Dataset rows:
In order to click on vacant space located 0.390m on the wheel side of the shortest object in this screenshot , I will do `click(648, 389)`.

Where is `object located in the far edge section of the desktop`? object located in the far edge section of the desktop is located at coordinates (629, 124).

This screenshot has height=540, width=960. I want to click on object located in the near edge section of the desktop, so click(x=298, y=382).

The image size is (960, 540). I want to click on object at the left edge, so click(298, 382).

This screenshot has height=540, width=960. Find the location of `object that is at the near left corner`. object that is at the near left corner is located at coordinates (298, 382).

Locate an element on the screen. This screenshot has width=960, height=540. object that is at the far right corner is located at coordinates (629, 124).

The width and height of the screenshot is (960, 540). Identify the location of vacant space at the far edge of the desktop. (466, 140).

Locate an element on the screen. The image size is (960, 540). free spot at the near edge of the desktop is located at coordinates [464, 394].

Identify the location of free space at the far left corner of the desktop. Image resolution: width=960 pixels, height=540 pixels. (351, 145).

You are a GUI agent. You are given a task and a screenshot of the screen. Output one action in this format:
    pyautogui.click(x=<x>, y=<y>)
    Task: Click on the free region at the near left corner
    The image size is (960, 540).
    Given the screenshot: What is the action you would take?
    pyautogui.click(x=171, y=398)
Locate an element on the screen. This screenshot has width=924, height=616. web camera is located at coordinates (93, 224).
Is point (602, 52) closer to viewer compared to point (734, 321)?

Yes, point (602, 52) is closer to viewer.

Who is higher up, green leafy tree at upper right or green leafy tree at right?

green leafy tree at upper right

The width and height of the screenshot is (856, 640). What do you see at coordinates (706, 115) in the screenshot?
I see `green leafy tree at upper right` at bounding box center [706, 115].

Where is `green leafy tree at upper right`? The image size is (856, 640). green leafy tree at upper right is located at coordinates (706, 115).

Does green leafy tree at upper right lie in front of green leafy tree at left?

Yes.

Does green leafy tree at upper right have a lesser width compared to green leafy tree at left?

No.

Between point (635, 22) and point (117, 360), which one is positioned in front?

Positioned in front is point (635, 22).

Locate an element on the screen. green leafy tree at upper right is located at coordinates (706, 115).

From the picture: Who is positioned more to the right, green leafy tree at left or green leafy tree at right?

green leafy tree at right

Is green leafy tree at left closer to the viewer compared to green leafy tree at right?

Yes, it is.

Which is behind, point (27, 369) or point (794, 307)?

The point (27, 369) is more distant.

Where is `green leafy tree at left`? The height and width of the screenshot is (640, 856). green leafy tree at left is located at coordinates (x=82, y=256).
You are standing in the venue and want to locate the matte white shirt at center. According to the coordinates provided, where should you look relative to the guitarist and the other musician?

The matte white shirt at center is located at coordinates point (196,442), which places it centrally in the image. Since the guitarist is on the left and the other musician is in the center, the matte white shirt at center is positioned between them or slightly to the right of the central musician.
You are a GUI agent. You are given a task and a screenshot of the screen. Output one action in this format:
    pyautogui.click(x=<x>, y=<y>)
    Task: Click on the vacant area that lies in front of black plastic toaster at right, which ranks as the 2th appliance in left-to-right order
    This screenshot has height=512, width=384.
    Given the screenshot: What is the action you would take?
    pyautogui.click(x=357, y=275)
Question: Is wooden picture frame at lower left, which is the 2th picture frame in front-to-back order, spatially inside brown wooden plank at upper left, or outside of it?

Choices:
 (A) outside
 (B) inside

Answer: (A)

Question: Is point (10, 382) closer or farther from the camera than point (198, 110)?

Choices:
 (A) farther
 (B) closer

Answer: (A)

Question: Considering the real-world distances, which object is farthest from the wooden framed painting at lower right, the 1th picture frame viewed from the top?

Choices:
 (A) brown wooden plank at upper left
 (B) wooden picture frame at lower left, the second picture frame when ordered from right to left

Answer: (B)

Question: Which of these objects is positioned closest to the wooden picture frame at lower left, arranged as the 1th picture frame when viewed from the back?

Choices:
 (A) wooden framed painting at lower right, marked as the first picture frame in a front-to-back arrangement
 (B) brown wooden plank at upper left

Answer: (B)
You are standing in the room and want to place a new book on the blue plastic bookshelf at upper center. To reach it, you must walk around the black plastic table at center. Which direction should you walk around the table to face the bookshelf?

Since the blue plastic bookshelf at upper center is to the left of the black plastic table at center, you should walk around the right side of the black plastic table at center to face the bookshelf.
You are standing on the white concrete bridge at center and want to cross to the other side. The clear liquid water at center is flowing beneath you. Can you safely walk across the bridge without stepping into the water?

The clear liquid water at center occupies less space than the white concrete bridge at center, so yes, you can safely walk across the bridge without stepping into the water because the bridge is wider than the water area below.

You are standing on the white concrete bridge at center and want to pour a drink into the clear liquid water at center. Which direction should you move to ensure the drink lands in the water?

Set task: Pull out every line in the rows above that contains the string "free". Treat the match as case-sensitive.

Result of the task:
Locate an element on the screen. The image size is (960, 540). free spot at the near edge of the desktop is located at coordinates [464, 394].
Identify the location of free space at the far left corner of the desktop. Image resolution: width=960 pixels, height=540 pixels. (351, 145).
    Task: Click on the free region at the near left corner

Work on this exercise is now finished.